TASK — Count every line that includes the string "OLED" in the entries that follow. Nothing besides the number is needed.

Revision comparison data:
··········
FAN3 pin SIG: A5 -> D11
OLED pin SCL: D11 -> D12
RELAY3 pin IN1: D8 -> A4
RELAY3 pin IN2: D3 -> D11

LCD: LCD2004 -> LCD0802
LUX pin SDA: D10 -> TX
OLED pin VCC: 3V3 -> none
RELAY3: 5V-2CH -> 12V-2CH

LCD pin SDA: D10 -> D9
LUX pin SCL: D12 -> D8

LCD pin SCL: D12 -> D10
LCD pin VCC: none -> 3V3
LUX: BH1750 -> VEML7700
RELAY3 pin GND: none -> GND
··········
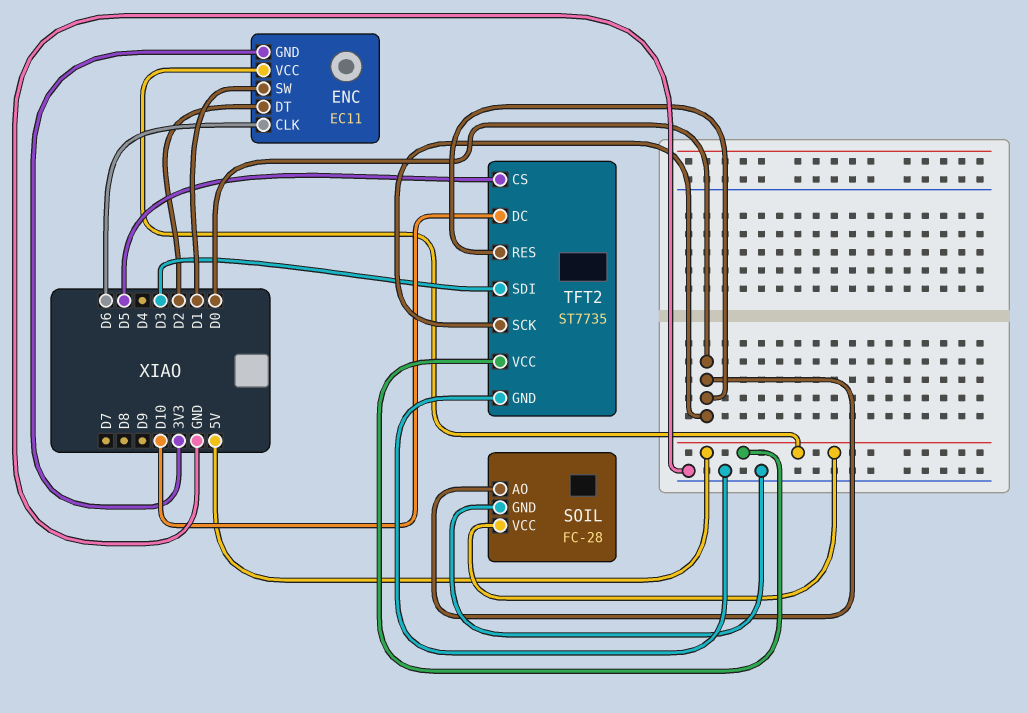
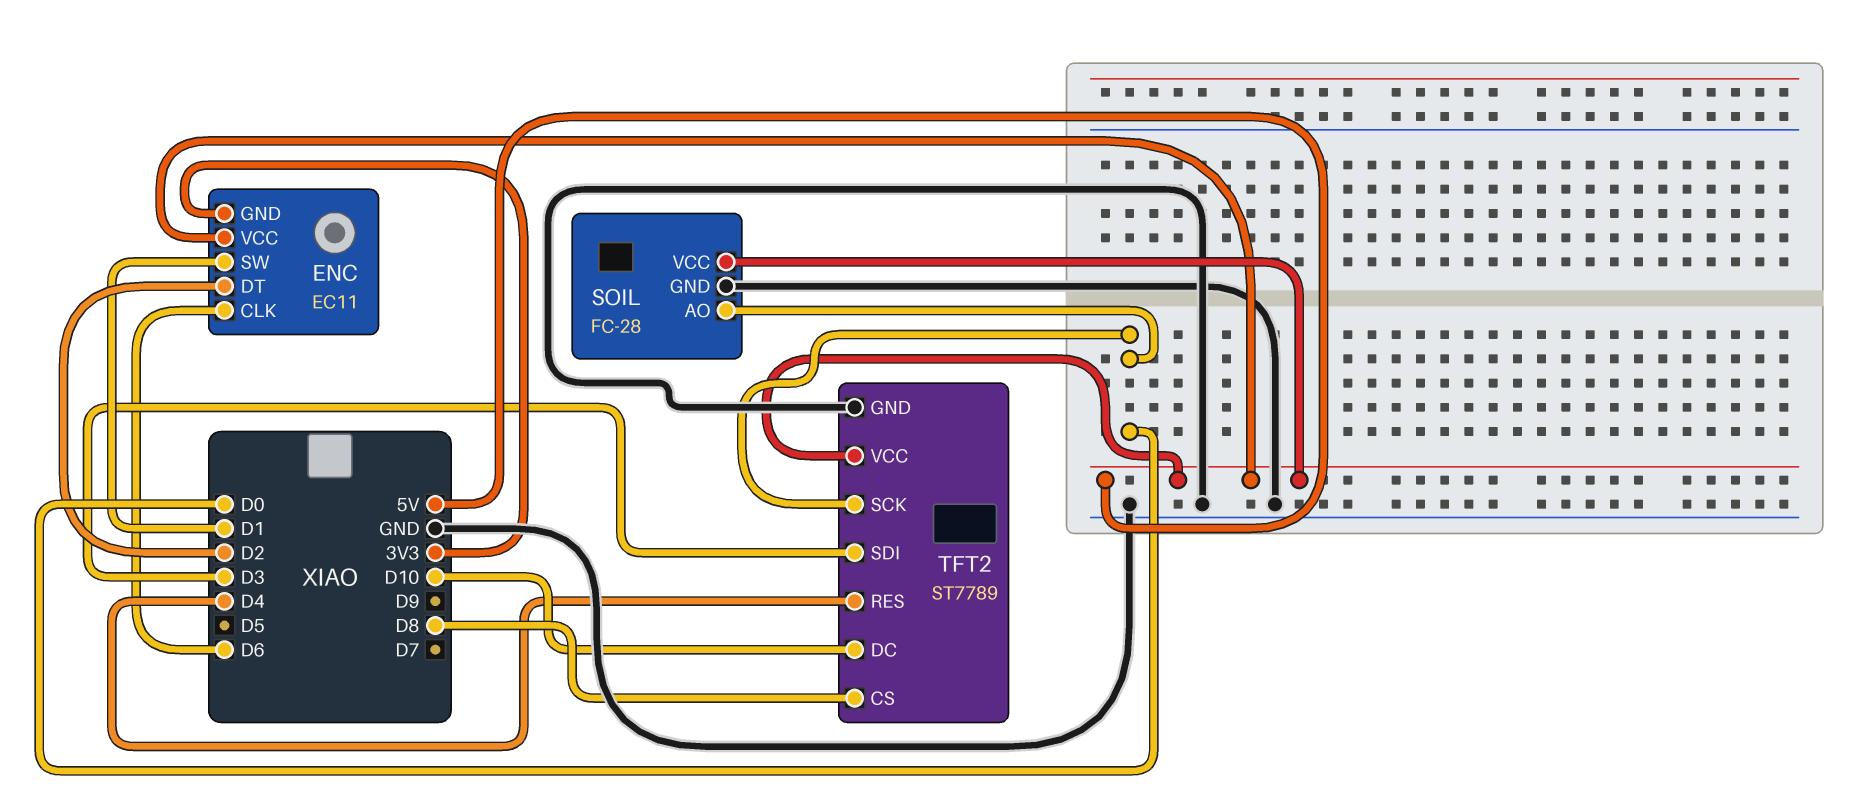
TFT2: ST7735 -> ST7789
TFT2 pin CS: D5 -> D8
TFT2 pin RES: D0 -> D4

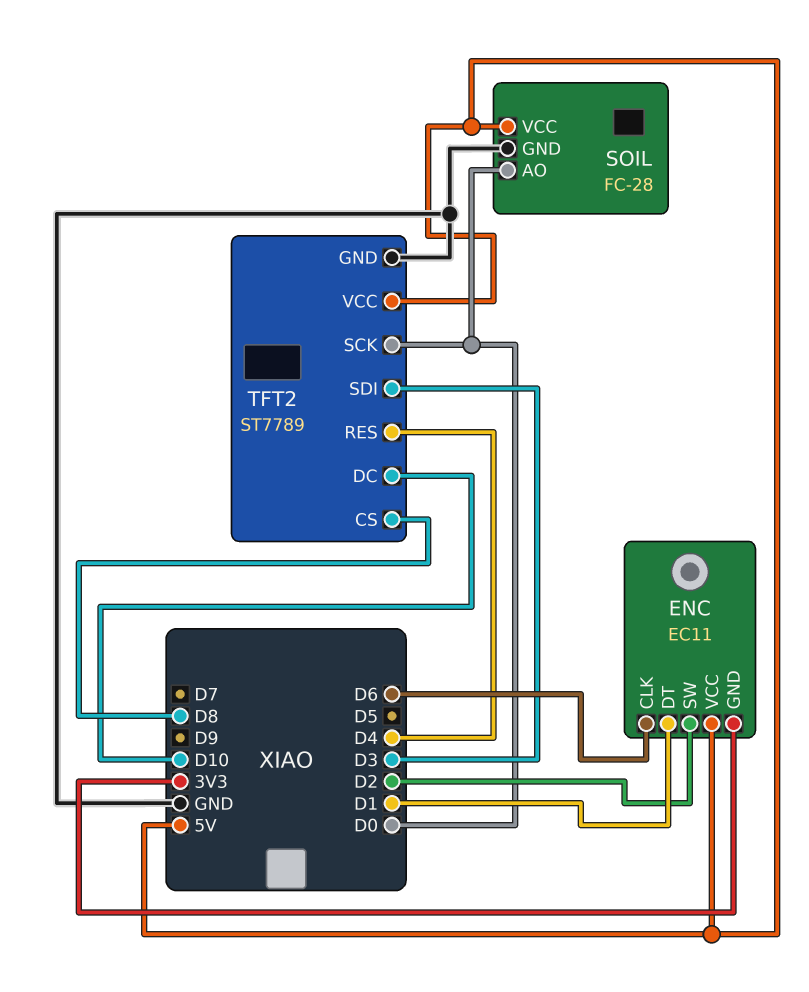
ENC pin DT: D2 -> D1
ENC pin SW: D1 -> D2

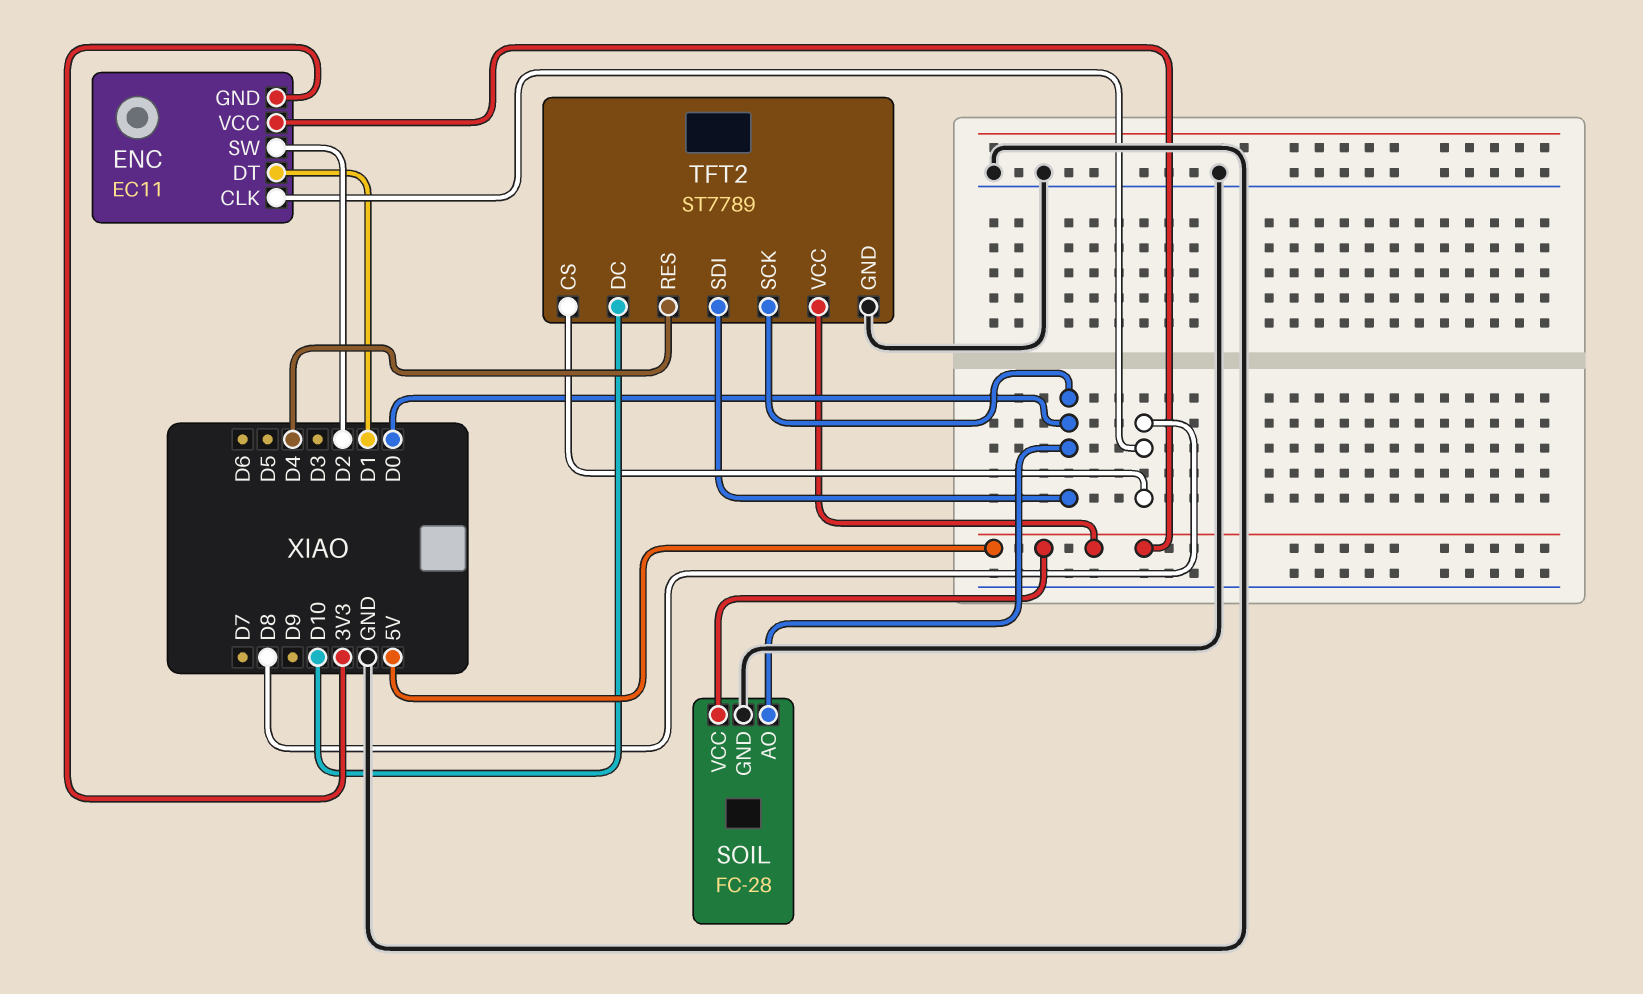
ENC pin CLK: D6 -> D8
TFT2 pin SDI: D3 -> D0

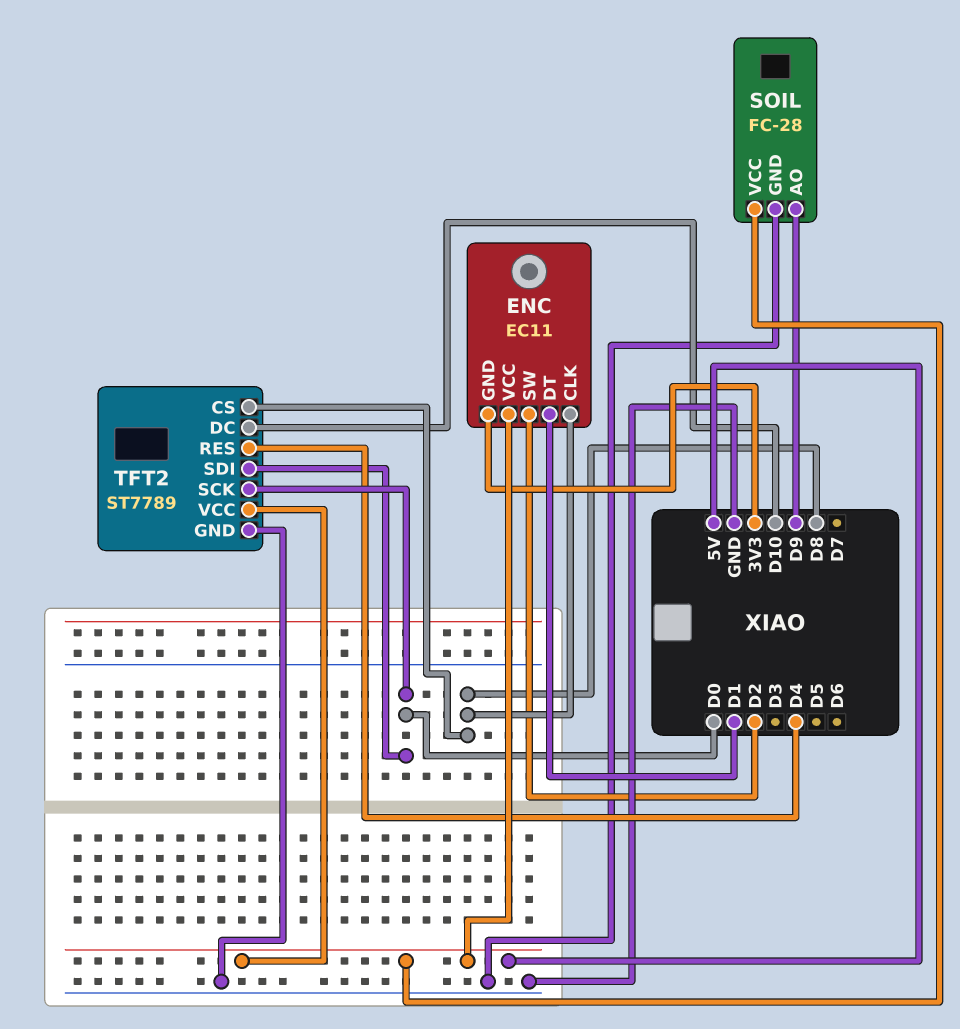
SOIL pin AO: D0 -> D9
··········
EXERCISE SOLUTION — 2